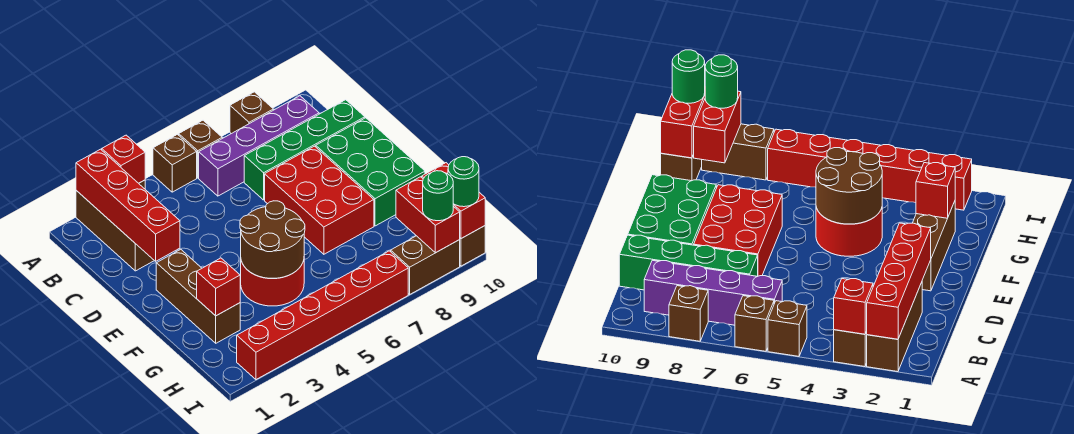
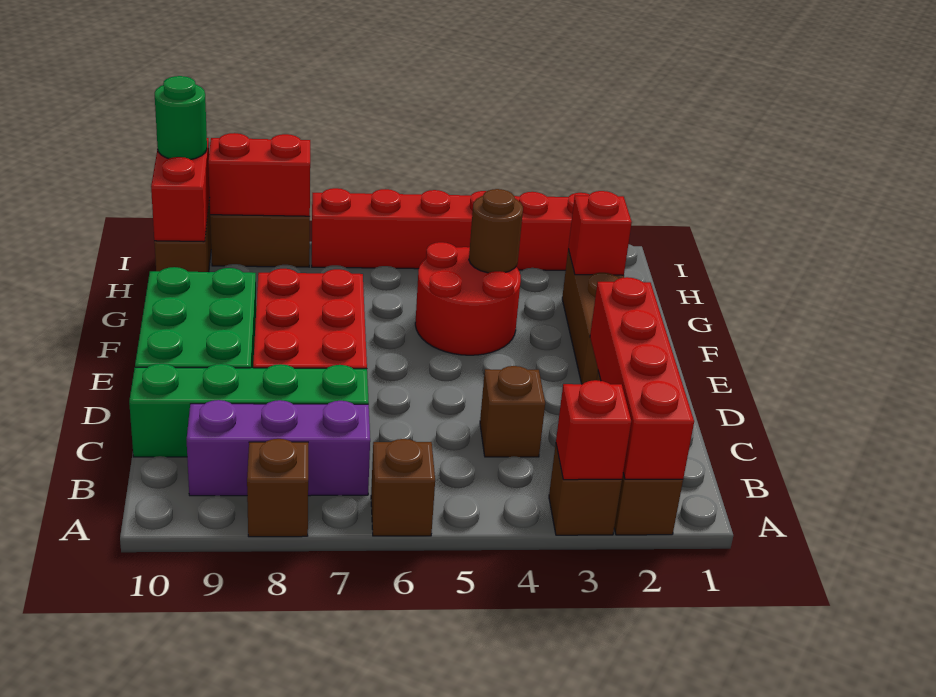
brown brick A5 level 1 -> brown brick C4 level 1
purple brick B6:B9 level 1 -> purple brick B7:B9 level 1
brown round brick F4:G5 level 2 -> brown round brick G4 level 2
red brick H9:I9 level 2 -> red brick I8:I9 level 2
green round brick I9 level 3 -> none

> Exercise: Report all lines of the data above that include the string "round".

> Result of the task:
brown round brick F4:G5 level 2 -> brown round brick G4 level 2
green round brick I9 level 3 -> none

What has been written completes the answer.